======== Source material ========
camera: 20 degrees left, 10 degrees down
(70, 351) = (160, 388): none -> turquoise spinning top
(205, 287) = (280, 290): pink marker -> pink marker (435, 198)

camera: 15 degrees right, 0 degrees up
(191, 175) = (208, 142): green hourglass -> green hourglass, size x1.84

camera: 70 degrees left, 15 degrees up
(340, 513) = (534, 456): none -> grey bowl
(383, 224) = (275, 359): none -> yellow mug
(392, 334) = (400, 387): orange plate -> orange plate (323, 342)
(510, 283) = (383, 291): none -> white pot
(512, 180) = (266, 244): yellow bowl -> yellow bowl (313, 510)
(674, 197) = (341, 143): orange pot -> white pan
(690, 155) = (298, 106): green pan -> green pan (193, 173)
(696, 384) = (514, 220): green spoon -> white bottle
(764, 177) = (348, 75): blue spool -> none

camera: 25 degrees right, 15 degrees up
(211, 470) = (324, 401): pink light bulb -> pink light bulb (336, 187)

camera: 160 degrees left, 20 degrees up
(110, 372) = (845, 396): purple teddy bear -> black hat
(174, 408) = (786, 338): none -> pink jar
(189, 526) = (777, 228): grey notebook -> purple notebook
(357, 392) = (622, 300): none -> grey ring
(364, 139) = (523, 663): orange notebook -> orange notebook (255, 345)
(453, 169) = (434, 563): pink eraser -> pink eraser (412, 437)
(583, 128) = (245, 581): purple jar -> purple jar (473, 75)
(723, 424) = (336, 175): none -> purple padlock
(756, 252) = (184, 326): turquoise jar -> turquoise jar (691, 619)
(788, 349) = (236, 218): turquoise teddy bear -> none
========
======== Source material ========
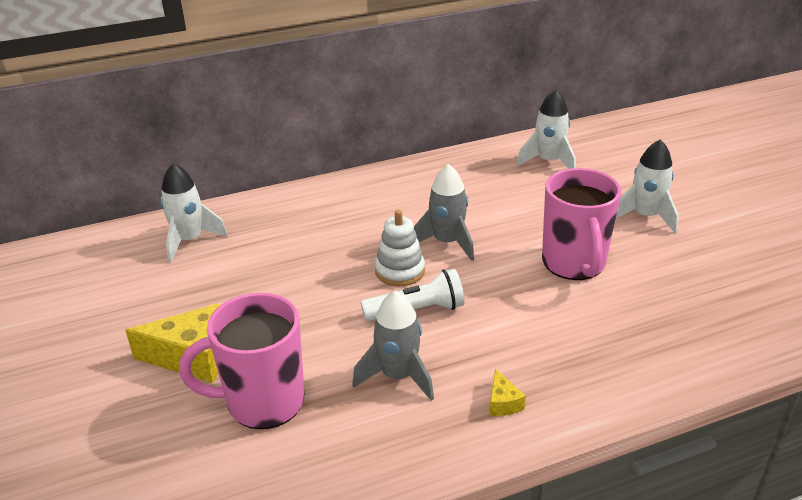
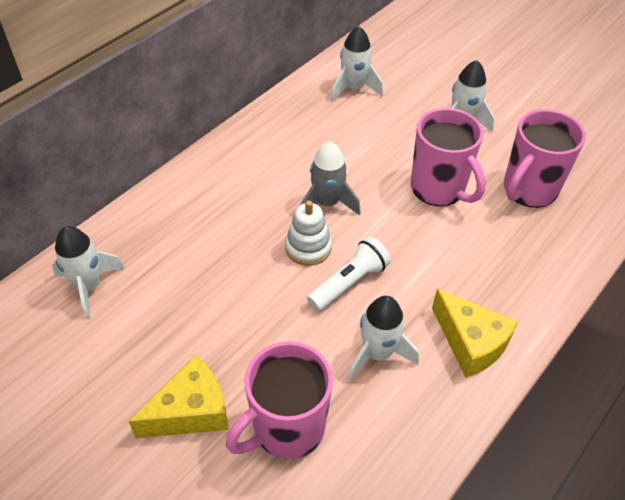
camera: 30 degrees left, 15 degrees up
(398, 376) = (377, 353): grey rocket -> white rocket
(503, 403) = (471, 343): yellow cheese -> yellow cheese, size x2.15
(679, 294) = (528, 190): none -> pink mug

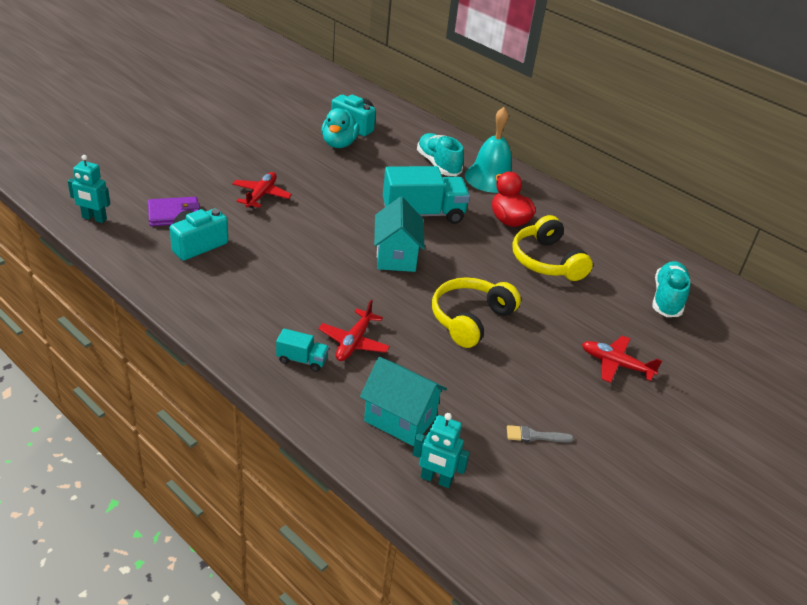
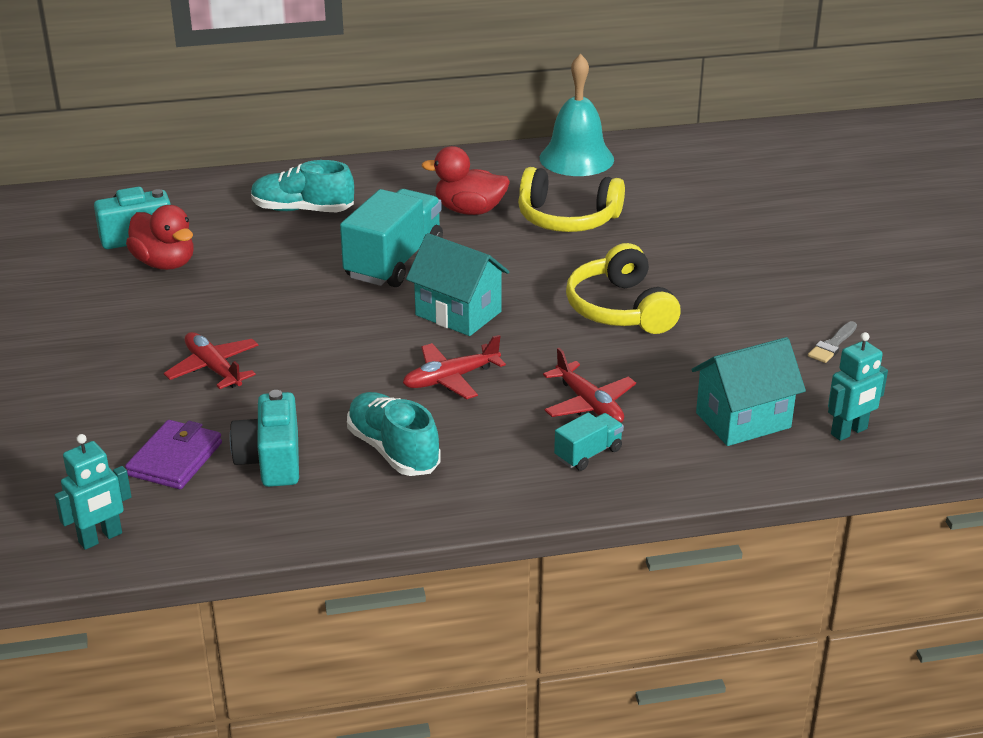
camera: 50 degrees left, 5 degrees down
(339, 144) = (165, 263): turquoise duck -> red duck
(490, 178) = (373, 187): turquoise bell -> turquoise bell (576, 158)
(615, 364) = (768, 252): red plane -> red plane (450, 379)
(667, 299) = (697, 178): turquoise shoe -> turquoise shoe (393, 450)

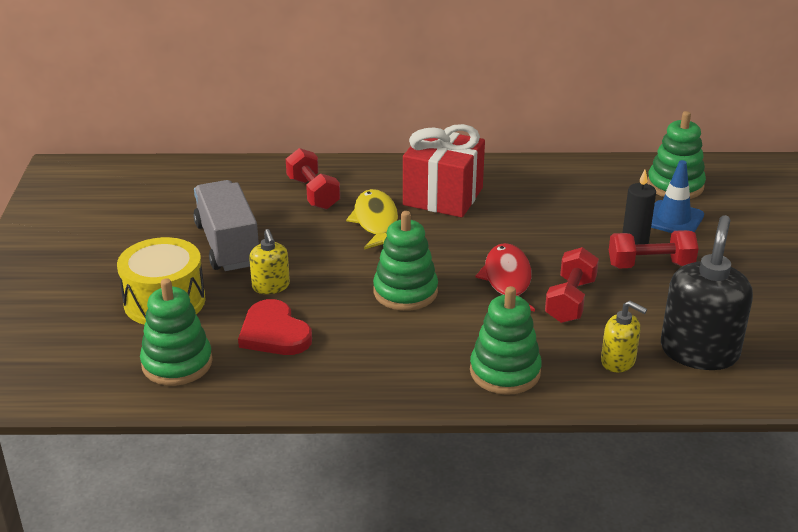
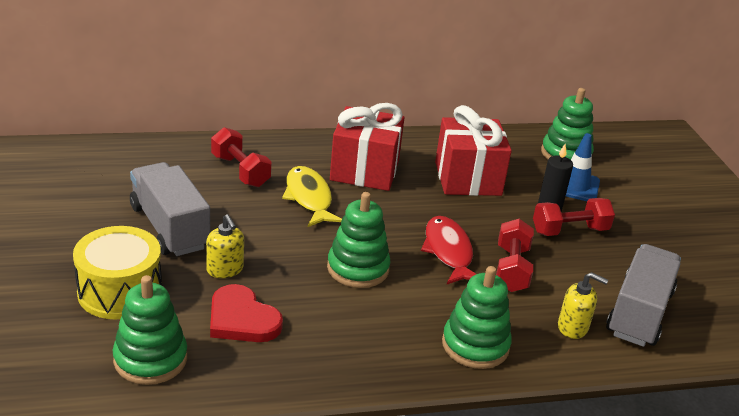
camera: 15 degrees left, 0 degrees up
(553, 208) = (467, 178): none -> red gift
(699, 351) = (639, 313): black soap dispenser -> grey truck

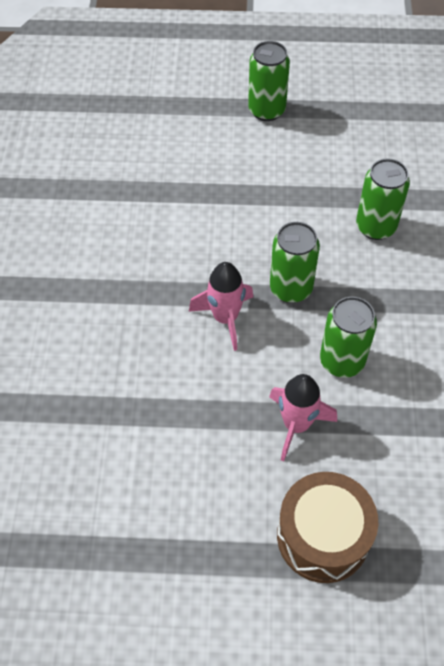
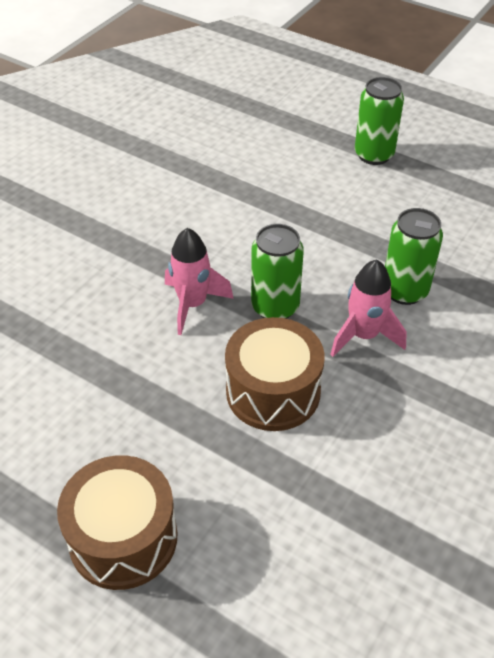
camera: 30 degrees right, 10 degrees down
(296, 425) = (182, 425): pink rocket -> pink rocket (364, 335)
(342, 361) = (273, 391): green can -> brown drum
========
Which lines of the entries above contain the string "size"? Copy each one.

(191, 175) = (208, 142): green hourglass -> green hourglass, size x1.84
(503, 403) = (471, 343): yellow cheese -> yellow cheese, size x2.15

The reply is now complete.